Work task: Your task is to transcribe, without alteration, the lines from the top of the material below through the line bearing "- relocated: kapelusz/szary", inclusive.
+++
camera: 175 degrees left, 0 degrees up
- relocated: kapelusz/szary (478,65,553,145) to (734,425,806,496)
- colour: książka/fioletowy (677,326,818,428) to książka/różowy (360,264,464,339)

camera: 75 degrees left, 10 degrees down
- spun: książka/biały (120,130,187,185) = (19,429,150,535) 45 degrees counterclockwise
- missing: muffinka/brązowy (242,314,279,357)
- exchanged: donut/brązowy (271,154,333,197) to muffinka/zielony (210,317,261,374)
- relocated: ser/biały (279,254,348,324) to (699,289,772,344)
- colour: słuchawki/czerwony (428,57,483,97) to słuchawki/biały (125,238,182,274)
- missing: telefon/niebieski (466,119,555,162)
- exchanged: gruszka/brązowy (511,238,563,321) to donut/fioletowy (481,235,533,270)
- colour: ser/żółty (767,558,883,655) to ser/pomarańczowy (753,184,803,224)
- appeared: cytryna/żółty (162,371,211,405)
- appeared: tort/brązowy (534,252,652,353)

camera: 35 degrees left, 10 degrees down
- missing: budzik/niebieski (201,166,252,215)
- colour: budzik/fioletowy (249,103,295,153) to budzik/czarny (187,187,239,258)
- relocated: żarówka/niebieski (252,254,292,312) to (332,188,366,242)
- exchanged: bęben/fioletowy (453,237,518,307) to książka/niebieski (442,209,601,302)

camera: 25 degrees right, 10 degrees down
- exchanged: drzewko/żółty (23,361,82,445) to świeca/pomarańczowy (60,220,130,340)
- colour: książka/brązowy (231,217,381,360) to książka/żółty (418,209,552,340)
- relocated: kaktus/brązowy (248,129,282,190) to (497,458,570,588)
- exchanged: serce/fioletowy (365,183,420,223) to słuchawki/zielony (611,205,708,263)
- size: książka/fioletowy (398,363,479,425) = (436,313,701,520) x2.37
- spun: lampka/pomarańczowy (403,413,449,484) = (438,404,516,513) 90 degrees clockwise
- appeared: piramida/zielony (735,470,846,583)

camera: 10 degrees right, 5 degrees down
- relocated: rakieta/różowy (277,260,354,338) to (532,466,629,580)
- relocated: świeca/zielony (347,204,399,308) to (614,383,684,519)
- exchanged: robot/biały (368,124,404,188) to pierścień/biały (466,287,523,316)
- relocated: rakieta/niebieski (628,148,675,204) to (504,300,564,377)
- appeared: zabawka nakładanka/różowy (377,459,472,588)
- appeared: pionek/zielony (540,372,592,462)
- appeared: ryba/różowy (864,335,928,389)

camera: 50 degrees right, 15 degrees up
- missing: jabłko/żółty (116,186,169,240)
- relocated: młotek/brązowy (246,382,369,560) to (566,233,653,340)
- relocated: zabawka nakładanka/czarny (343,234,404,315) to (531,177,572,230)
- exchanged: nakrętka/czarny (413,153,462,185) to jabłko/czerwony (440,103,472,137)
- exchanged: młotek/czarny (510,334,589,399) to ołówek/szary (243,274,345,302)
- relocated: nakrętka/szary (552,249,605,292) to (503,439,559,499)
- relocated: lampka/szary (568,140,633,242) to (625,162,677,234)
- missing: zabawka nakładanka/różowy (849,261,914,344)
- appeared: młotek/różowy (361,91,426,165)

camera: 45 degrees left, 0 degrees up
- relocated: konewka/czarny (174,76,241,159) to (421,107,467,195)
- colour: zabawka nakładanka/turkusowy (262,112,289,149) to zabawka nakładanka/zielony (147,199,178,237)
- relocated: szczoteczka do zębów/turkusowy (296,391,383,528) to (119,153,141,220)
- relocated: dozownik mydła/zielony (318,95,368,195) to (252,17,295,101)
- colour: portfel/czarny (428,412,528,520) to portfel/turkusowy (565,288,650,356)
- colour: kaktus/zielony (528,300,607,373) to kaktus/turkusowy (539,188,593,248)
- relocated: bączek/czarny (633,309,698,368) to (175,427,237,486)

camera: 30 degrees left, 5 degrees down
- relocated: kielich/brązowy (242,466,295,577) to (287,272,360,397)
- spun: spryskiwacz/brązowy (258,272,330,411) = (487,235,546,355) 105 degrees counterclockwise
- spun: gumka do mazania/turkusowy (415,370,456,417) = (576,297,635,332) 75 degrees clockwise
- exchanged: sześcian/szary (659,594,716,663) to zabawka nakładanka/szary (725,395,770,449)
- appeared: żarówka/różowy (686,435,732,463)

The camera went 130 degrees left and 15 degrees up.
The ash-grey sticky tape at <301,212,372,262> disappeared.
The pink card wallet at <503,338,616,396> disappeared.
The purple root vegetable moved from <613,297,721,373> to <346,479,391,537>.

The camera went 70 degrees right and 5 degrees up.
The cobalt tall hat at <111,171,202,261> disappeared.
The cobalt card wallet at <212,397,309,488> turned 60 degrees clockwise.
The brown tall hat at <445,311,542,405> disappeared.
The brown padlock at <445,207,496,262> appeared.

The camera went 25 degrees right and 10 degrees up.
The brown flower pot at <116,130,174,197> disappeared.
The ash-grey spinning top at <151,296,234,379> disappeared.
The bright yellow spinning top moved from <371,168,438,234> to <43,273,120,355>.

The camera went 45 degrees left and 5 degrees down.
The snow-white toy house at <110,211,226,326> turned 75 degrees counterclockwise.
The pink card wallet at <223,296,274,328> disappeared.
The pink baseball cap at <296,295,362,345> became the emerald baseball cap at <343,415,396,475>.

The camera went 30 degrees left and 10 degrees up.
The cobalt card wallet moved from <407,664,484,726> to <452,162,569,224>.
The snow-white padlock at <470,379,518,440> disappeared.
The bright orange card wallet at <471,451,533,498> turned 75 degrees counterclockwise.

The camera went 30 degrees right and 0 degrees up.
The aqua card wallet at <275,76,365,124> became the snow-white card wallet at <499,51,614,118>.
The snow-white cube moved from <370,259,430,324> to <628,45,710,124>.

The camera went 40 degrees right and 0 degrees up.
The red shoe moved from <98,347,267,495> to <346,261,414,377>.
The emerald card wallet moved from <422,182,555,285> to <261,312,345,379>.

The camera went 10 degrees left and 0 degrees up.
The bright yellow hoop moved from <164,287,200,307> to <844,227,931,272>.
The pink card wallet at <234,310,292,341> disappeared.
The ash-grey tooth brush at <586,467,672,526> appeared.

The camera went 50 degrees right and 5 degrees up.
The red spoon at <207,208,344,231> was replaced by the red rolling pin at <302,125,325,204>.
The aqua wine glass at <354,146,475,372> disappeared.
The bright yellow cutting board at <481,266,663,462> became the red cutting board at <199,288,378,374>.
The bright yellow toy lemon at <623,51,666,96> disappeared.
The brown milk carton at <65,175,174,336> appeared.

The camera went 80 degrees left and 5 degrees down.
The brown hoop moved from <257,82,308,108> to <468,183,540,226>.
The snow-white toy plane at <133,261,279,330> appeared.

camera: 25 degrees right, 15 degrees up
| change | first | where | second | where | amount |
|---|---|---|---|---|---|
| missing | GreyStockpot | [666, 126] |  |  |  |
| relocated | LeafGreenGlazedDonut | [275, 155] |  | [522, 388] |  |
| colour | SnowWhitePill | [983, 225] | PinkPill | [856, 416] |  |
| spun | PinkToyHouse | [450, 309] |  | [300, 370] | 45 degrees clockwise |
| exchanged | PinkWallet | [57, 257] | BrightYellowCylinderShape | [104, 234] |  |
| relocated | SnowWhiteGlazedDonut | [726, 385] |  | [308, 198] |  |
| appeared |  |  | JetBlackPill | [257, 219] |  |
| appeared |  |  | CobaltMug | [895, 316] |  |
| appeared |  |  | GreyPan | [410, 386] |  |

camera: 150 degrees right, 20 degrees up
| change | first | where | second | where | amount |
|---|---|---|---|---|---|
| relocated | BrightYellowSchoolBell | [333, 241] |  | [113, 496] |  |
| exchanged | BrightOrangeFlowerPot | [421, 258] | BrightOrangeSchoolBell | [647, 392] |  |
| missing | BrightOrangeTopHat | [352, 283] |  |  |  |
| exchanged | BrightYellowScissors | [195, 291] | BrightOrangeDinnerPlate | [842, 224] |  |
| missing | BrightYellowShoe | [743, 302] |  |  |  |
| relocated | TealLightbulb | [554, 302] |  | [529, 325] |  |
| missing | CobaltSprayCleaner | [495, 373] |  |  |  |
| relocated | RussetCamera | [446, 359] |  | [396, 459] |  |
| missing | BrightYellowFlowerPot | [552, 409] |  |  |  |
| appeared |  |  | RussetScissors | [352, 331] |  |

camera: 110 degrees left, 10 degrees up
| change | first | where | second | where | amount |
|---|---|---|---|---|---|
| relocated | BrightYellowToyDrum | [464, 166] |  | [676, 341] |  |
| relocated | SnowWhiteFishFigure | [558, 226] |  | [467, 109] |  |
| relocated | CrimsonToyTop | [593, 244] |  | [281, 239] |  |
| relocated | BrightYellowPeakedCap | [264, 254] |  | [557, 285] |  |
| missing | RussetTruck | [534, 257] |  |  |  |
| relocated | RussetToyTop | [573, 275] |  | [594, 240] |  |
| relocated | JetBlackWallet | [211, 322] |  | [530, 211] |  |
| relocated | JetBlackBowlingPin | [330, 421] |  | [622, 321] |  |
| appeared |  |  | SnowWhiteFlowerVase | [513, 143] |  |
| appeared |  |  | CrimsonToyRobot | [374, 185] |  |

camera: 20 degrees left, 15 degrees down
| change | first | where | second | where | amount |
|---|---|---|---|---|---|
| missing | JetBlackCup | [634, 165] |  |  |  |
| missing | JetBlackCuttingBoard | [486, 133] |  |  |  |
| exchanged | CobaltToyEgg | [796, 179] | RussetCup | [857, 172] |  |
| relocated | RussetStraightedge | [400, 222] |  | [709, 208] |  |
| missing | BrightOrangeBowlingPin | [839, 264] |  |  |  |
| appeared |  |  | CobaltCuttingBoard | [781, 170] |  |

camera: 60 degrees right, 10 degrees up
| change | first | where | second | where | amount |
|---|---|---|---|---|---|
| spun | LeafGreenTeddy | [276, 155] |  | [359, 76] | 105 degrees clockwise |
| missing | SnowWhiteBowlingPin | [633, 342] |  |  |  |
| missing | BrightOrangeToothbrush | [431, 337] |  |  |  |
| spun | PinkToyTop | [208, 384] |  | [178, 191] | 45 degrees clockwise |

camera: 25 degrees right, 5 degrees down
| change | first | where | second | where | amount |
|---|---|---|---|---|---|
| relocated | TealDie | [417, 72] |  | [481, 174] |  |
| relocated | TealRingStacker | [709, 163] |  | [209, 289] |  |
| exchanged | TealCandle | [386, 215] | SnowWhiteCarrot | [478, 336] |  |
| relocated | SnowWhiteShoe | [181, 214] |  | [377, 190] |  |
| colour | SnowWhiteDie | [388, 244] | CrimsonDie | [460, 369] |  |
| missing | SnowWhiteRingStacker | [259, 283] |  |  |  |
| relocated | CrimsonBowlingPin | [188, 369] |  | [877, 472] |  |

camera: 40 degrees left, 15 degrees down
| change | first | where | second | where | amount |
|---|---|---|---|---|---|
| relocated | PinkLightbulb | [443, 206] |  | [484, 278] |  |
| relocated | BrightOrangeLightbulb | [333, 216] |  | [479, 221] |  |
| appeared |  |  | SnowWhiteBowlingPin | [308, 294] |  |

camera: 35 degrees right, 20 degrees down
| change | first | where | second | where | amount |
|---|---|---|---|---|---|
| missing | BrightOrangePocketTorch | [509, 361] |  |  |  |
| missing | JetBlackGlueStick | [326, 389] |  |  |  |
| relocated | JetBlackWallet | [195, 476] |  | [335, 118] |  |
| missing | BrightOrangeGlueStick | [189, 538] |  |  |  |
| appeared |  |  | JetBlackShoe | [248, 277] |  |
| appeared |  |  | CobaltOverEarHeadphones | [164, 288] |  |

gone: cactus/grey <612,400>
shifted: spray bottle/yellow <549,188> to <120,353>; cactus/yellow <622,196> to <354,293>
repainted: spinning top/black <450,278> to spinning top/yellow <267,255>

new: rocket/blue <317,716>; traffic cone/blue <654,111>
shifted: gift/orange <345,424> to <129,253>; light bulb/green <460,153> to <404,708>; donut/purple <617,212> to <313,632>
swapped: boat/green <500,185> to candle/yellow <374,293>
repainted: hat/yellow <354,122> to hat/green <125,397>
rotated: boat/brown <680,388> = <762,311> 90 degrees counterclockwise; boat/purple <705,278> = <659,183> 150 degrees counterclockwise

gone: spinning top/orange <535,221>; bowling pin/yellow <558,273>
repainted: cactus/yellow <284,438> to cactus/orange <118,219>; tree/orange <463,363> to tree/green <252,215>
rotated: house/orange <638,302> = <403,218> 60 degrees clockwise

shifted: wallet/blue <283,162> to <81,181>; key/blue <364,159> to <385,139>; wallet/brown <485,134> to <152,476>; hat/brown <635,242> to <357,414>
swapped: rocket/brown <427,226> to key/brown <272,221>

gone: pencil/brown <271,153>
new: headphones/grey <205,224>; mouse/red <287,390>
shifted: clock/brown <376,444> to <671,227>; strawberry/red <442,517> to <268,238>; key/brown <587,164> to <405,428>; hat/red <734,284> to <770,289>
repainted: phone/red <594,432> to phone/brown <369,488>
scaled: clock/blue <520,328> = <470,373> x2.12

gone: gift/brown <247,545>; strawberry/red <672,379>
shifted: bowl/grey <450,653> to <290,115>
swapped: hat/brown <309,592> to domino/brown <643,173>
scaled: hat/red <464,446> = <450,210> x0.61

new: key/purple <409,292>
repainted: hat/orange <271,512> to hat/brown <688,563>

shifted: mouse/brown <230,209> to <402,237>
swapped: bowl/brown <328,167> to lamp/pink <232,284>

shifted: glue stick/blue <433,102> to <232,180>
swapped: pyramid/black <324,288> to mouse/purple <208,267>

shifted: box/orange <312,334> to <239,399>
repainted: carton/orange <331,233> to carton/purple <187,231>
+++
Task response:
camera: 175 degrees left, 0 degrees up
- relocated: kapelusz/szary (478,65,553,145) to (734,425,806,496)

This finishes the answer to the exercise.